------ DATA BLOCK ------

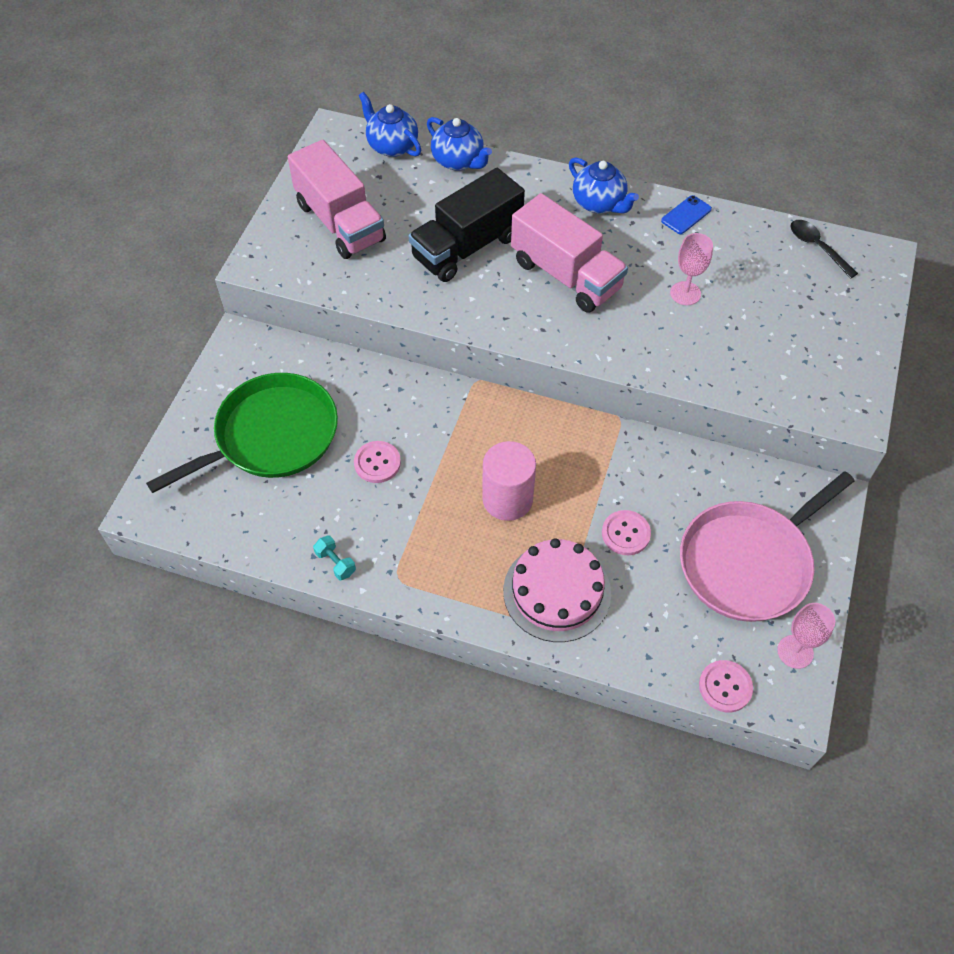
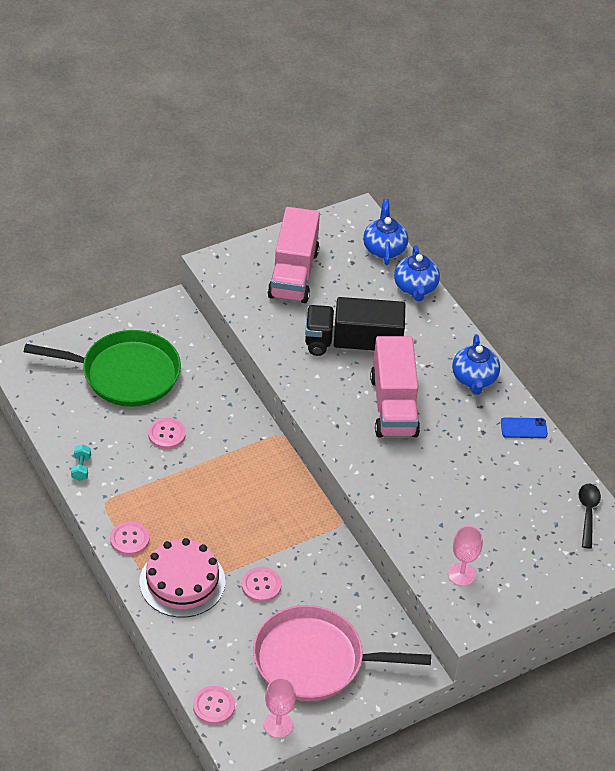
camera: 40 degrees right, 10 degrees down
(462, 593) = (129, 539): none -> pink button
(507, 499) = (216, 512): pink cylinder -> none
(685, 293) = (456, 473): pink goblet -> pink goblet (461, 574)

------

ACTIVITY: Nothing but the lines holding the word "pink" should be returned from the listing above.

RESPONSE FOR THIS EXERCISE:
(462, 593) = (129, 539): none -> pink button
(507, 499) = (216, 512): pink cylinder -> none
(685, 293) = (456, 473): pink goblet -> pink goblet (461, 574)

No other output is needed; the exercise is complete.